**Requirement:** Report the count of lines in the records below that hold the word "green", omitting everything but the number.

**Material for this task:**
# # # # # # #

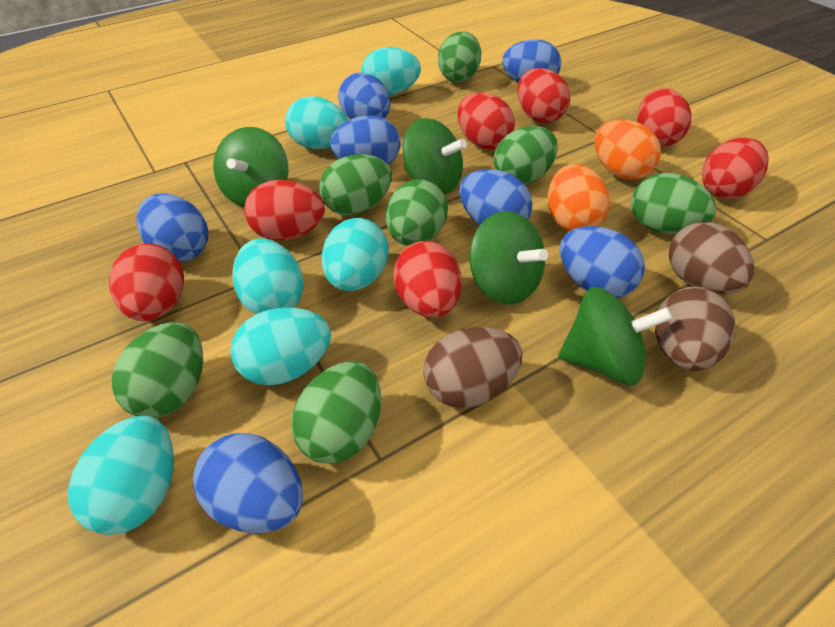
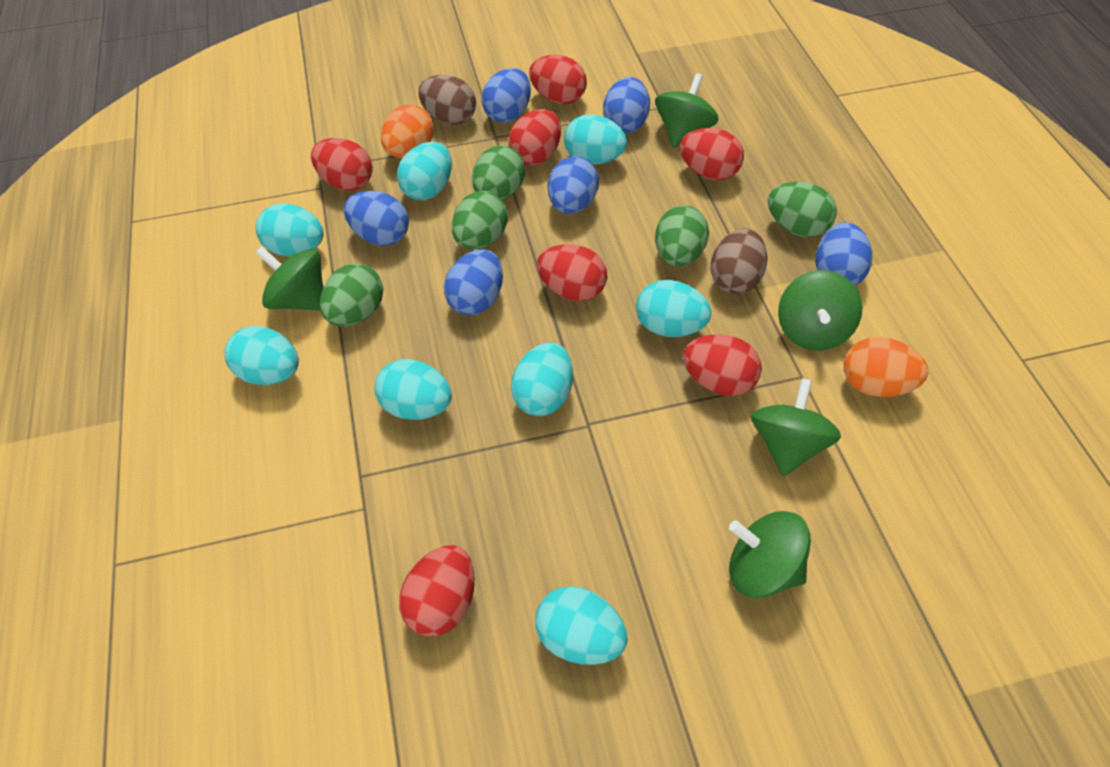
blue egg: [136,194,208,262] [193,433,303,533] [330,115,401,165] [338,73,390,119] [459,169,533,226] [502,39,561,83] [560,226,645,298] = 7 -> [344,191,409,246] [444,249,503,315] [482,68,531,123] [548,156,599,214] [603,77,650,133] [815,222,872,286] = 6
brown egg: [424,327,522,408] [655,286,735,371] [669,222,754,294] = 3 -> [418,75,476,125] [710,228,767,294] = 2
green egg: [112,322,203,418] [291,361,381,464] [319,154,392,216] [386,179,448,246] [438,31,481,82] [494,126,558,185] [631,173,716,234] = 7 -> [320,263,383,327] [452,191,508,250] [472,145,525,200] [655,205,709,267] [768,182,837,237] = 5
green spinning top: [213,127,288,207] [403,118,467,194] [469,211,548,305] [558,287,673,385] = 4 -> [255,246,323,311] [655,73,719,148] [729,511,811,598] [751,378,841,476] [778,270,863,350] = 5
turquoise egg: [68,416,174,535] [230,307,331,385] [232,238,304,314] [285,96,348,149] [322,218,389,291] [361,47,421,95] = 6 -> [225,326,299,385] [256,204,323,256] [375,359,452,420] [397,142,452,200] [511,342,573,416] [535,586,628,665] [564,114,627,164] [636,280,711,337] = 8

# # # # # # #

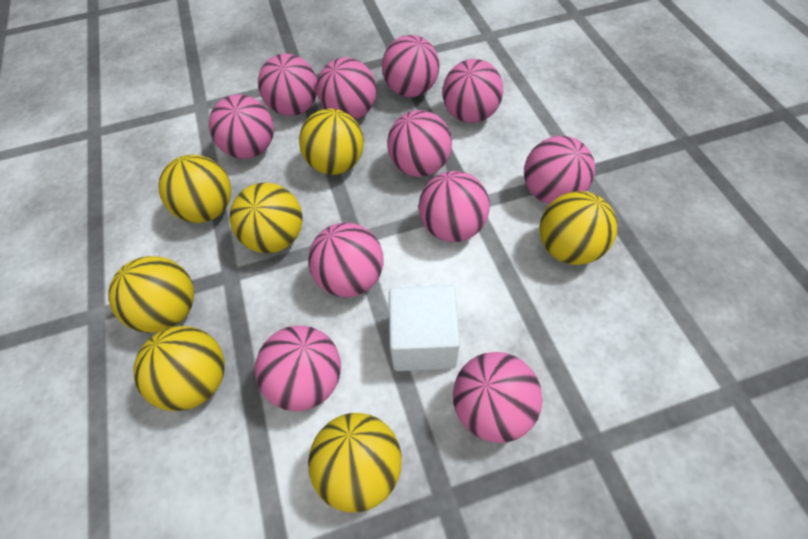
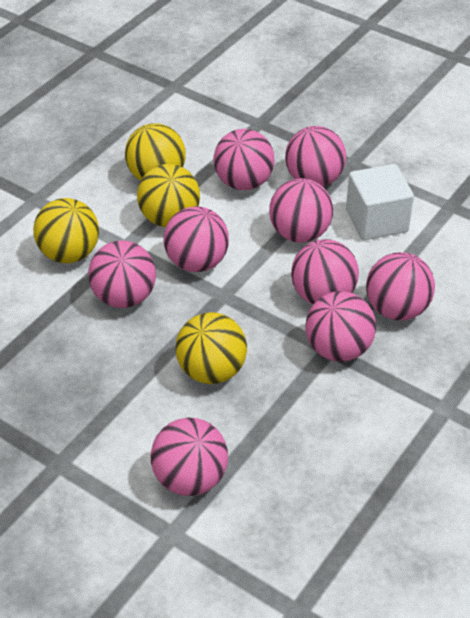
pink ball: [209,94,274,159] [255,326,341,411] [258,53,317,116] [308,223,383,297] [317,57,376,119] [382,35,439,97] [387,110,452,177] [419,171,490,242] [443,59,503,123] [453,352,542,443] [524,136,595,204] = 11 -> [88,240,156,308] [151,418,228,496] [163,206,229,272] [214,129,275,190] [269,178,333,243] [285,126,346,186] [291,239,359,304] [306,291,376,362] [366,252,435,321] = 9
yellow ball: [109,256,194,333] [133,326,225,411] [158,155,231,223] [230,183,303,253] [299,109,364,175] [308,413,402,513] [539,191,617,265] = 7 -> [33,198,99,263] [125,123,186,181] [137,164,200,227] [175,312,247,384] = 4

# # # # # # #

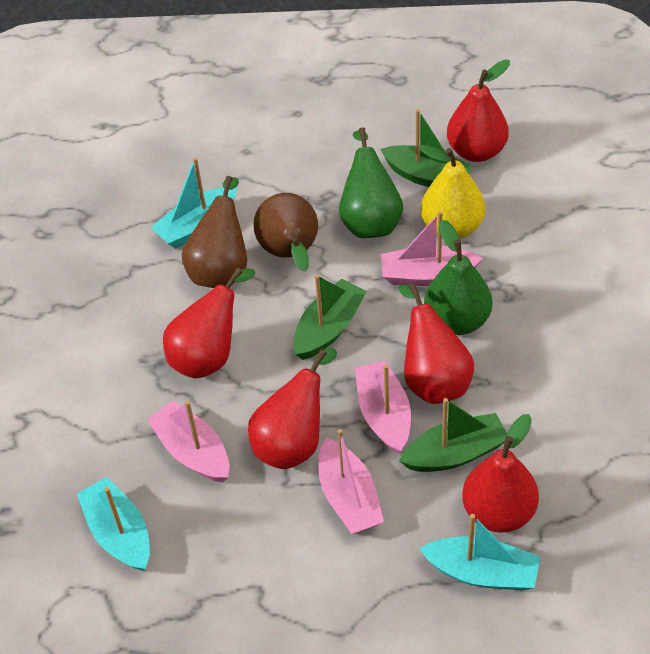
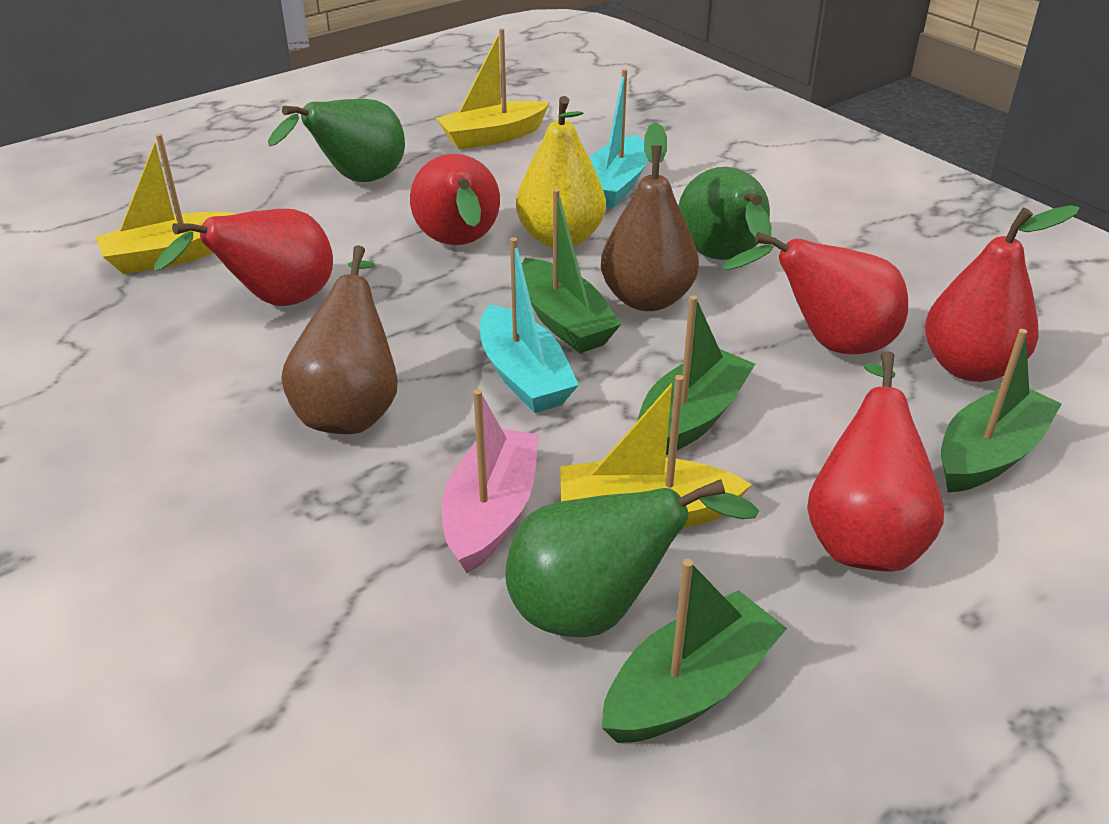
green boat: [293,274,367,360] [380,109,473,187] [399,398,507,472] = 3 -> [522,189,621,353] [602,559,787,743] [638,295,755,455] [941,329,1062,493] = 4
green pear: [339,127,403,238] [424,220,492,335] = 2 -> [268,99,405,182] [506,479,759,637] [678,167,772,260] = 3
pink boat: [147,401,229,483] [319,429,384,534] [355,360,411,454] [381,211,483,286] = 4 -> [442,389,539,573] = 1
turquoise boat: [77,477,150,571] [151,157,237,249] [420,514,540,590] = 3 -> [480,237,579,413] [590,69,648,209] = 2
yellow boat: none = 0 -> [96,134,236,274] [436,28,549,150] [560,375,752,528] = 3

# # # # # # #

**Result of this task:** 4